BEGIN Available data
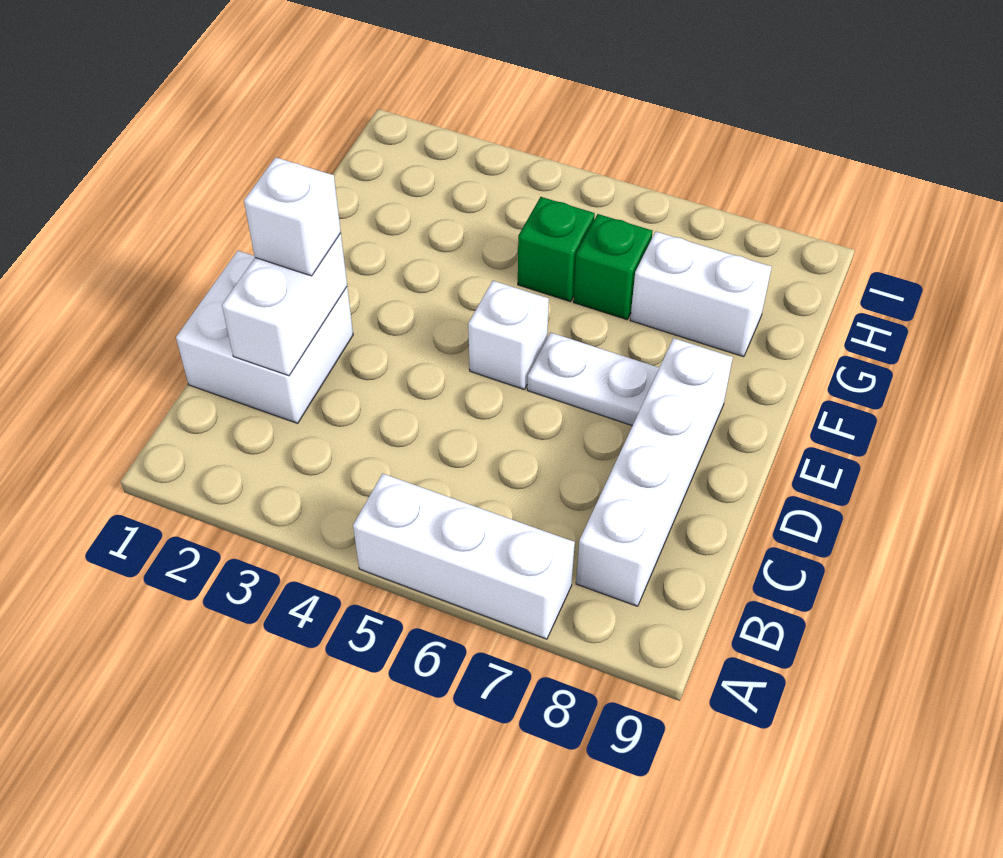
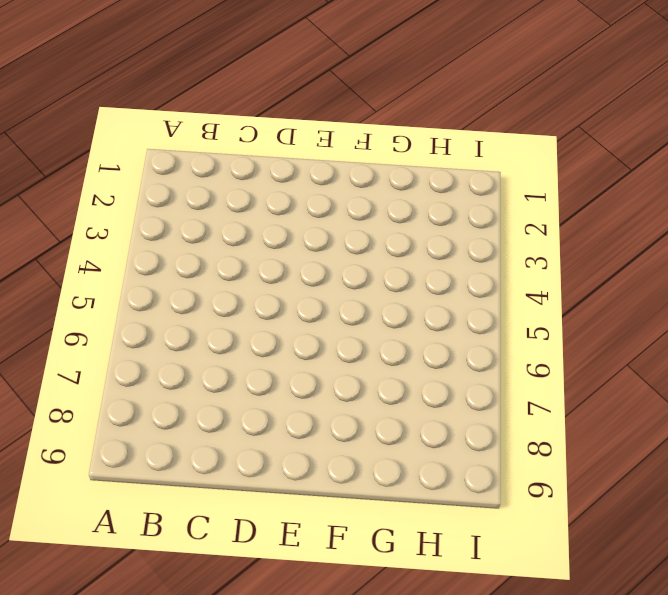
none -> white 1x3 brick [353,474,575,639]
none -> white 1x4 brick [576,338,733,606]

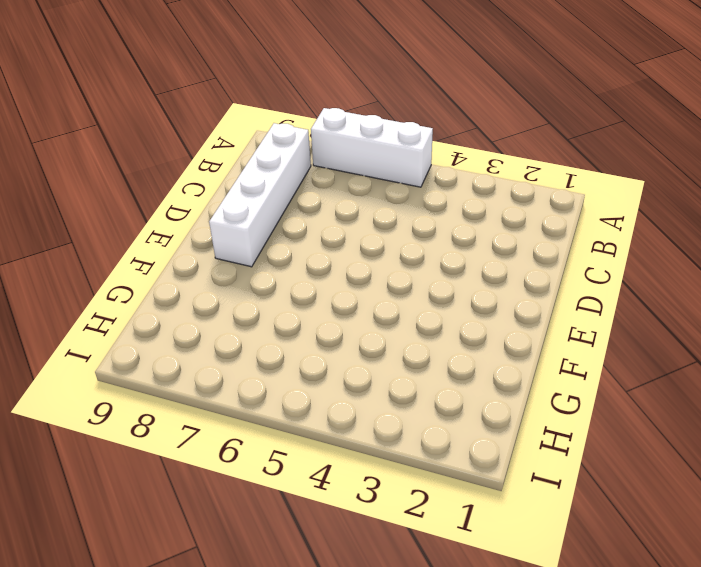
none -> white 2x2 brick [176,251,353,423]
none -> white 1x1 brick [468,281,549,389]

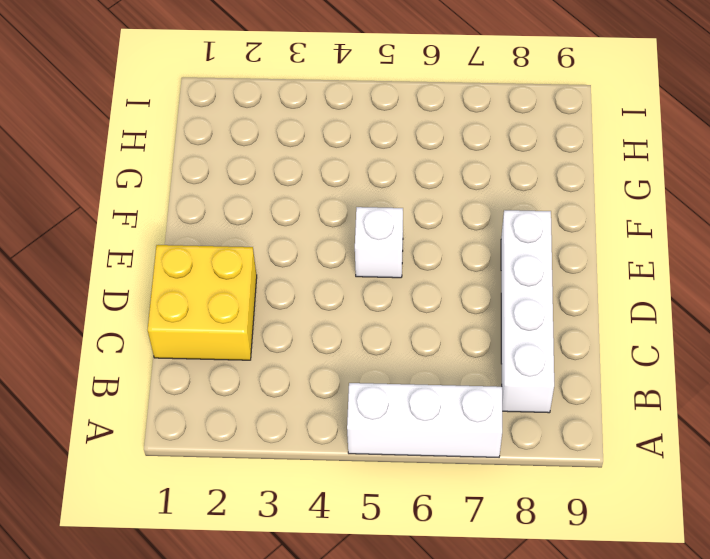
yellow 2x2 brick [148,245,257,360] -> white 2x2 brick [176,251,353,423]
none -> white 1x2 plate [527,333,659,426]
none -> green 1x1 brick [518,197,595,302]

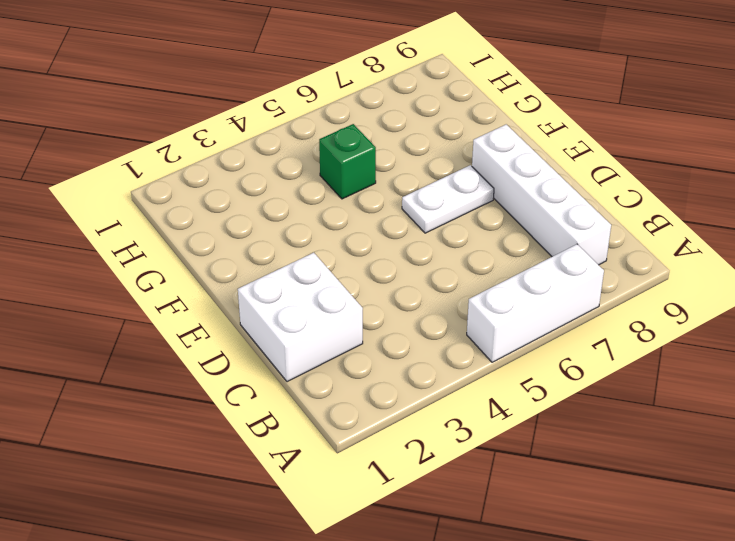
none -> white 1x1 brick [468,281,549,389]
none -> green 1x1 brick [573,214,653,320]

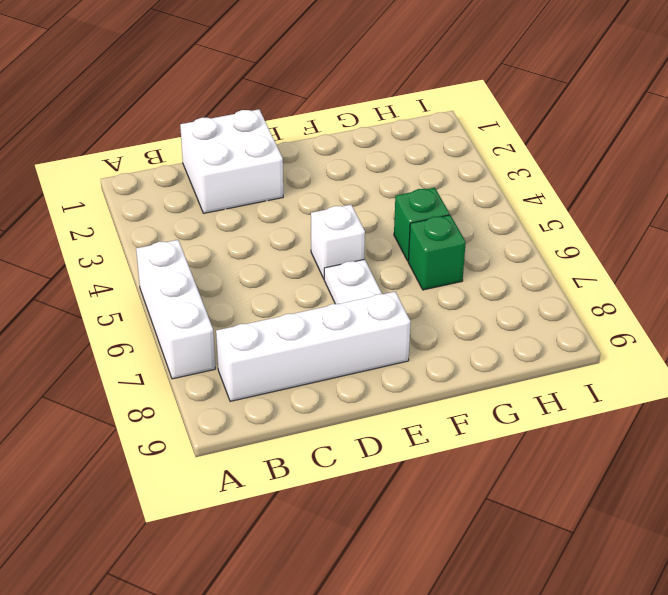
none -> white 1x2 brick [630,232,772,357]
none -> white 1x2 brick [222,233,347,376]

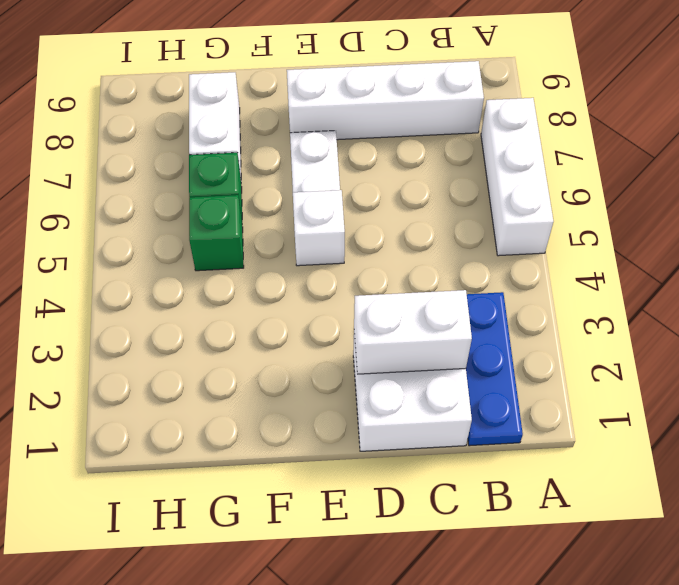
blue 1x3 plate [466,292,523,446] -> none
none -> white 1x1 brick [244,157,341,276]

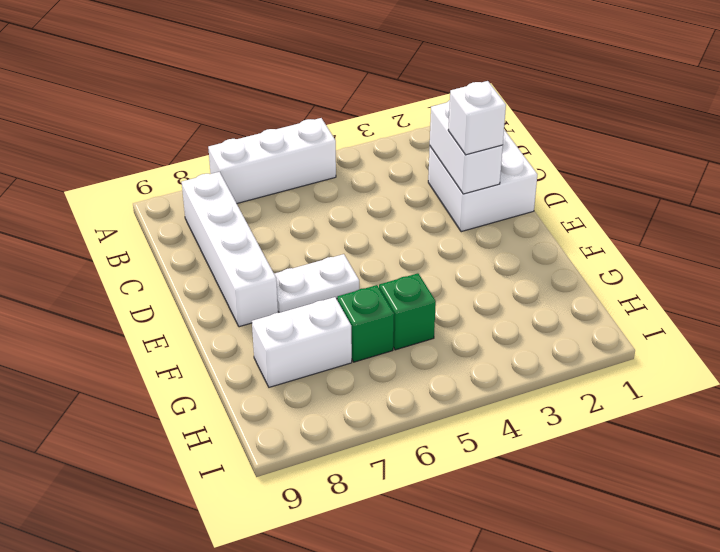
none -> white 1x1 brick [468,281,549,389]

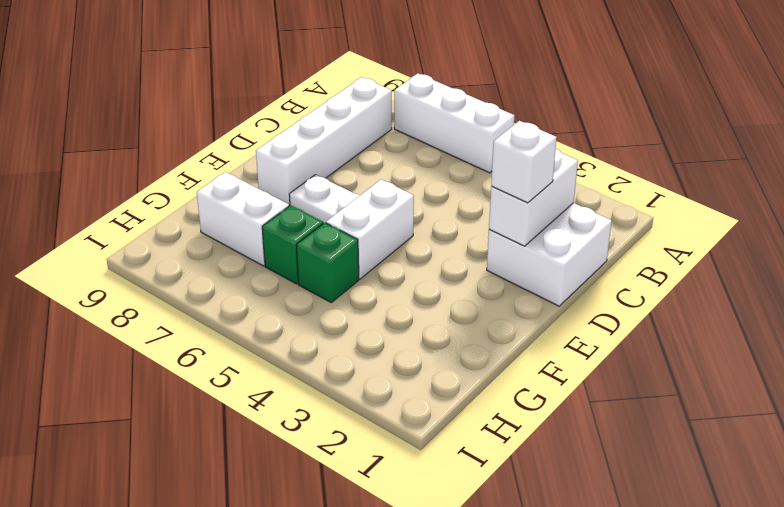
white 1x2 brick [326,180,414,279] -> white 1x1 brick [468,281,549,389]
END Available data
BEGIN Available data
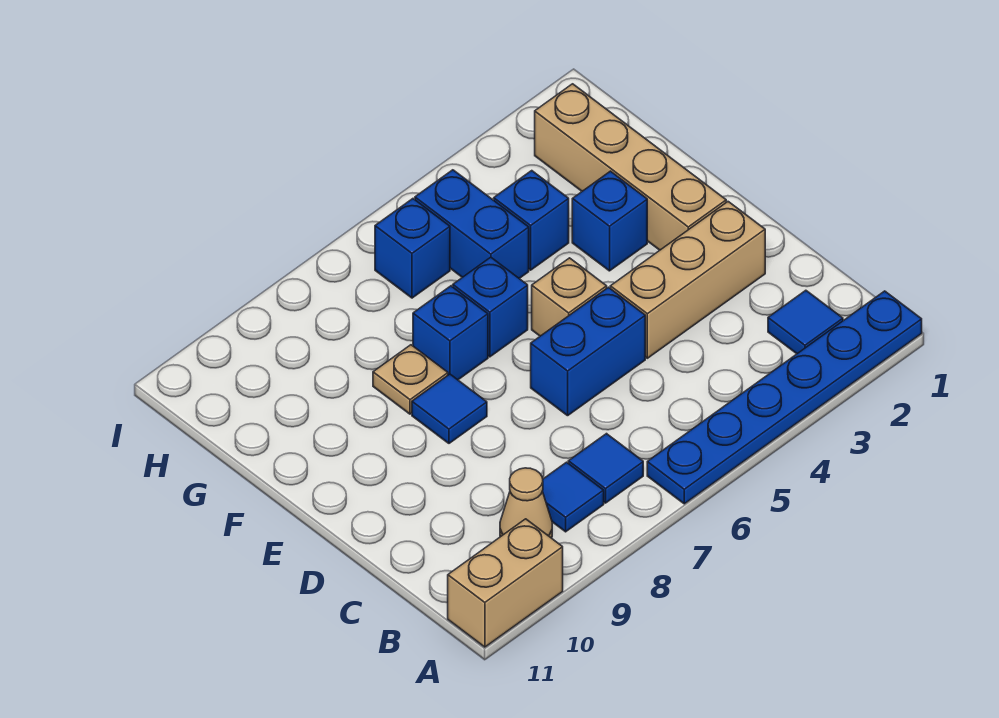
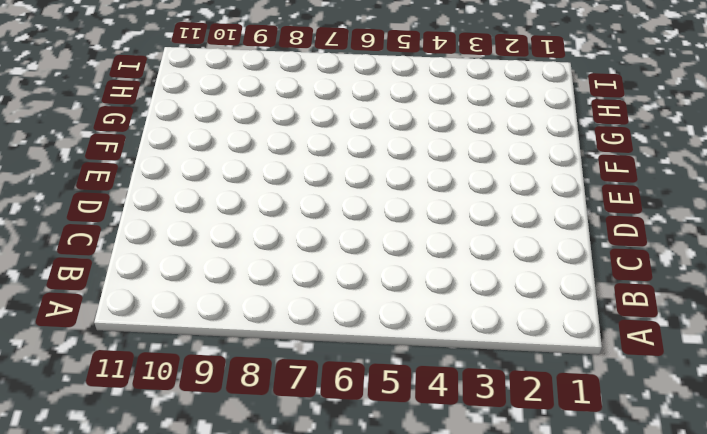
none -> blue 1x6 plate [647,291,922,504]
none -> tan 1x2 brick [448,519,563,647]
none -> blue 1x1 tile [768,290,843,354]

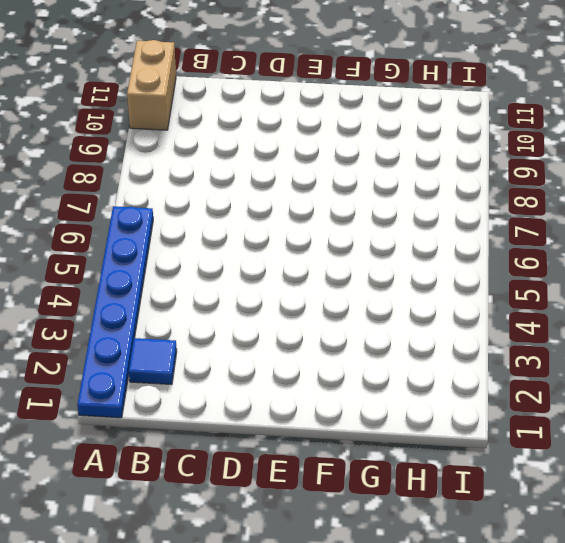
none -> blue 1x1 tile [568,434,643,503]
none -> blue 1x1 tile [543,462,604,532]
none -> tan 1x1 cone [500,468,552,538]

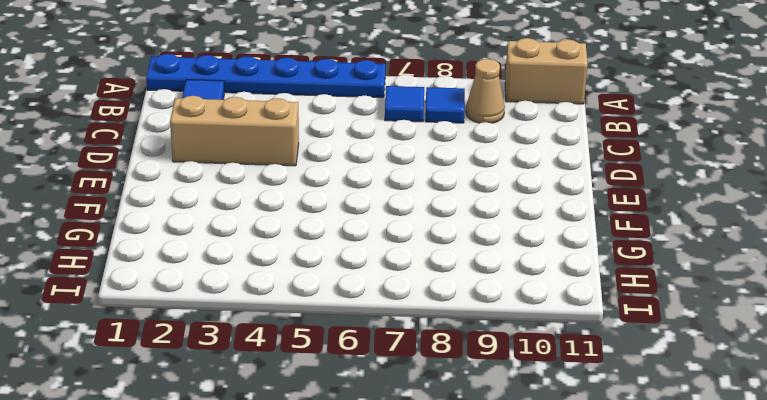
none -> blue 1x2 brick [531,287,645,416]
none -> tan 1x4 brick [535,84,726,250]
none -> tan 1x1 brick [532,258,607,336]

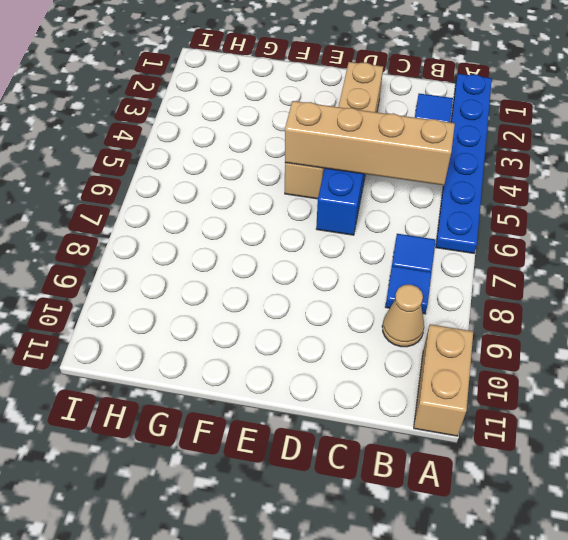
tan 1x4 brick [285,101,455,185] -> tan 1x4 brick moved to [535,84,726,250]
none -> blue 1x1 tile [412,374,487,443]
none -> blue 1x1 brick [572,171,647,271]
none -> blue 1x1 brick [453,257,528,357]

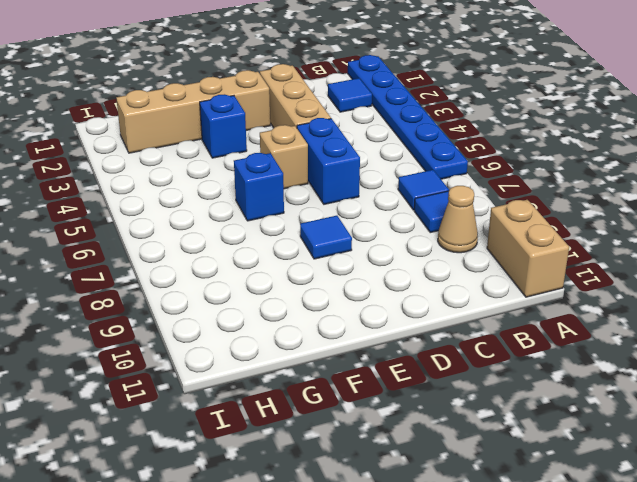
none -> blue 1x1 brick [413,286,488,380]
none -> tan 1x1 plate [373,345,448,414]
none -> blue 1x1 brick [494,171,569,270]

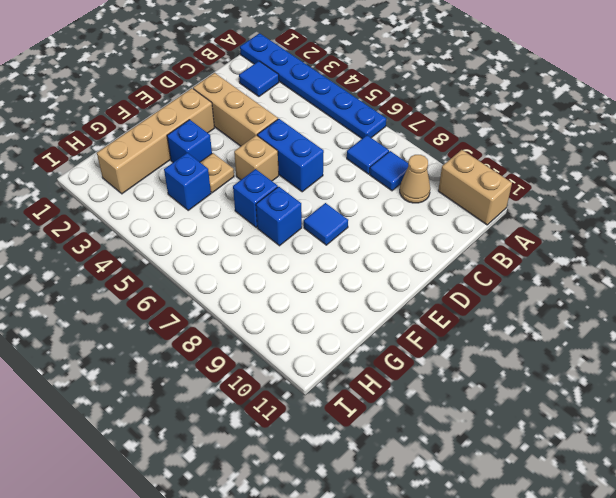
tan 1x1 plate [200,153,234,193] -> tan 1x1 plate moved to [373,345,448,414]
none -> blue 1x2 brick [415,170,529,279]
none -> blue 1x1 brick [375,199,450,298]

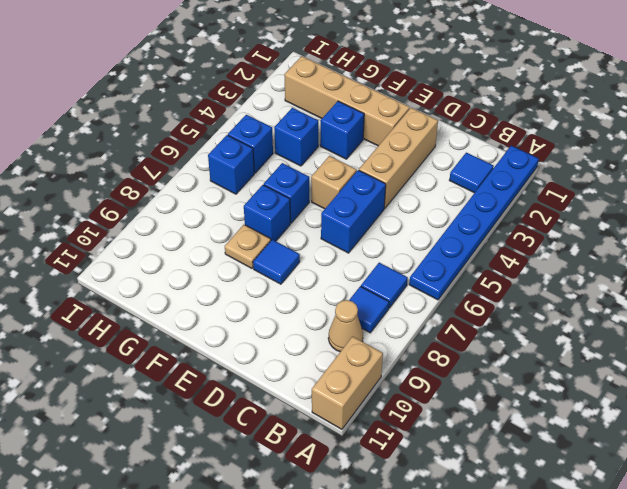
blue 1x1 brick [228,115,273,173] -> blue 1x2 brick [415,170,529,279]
END Available data
_How to complete this task_
Return each line from the entries above that includes "plate".

_Response to the exercise_
none -> white 1x2 plate [527,333,659,426]
blue 1x3 plate [466,292,523,446] -> none
none -> blue 1x6 plate [647,291,922,504]
none -> tan 1x1 plate [373,345,448,414]
tan 1x1 plate [200,153,234,193] -> tan 1x1 plate moved to [373,345,448,414]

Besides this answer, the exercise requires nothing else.